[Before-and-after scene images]
··········

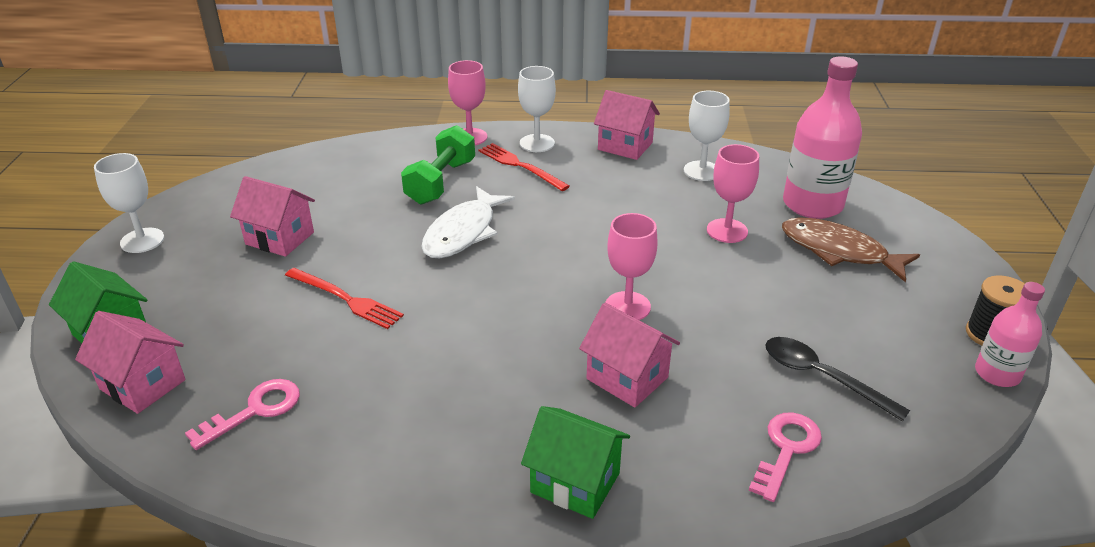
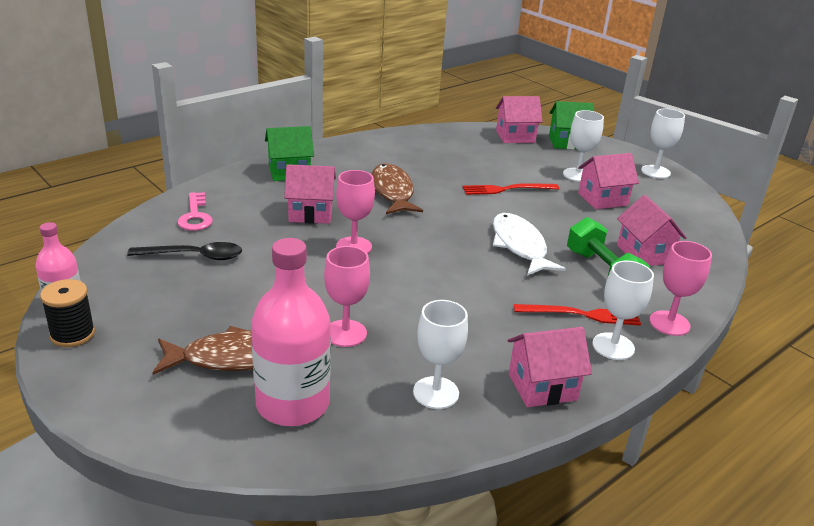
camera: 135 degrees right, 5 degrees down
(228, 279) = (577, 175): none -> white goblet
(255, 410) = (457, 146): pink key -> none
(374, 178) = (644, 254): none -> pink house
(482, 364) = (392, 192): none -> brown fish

··········

Write the records out exactly, dropping every image.

camera: 135 degrees right, 5 degrees down
(228, 279) = (577, 175): none -> white goblet
(255, 410) = (457, 146): pink key -> none
(374, 178) = (644, 254): none -> pink house
(482, 364) = (392, 192): none -> brown fish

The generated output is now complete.